INFORMATION GIVEN Block Start

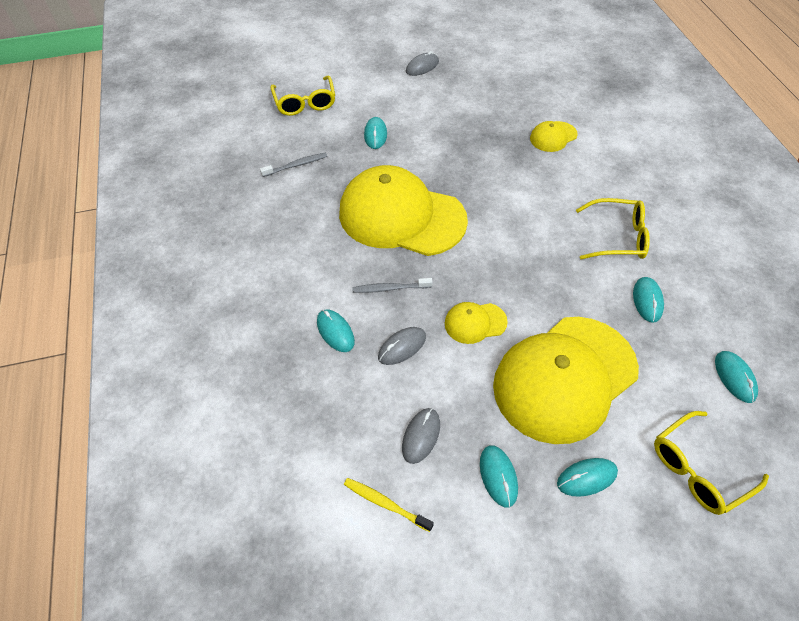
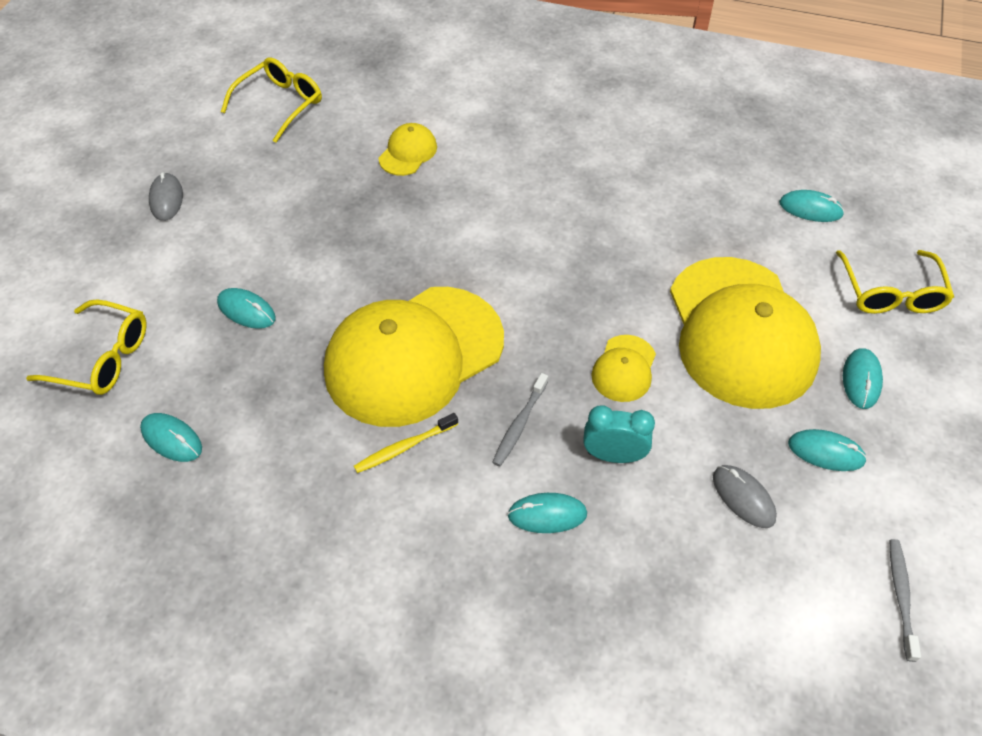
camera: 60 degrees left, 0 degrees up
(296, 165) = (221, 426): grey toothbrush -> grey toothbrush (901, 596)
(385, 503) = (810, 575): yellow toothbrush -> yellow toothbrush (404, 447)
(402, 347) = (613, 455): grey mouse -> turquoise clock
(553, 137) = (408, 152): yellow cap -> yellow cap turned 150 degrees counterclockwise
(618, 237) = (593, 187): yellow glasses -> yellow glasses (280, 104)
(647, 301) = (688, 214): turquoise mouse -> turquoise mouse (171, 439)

INFORMATION GIVEN Block End

# PROBLEM DETAILS
If a line in the entries holds the string "turquoise", copy it.

# YOUR RESPONSE
(402, 347) = (613, 455): grey mouse -> turquoise clock
(647, 301) = (688, 214): turquoise mouse -> turquoise mouse (171, 439)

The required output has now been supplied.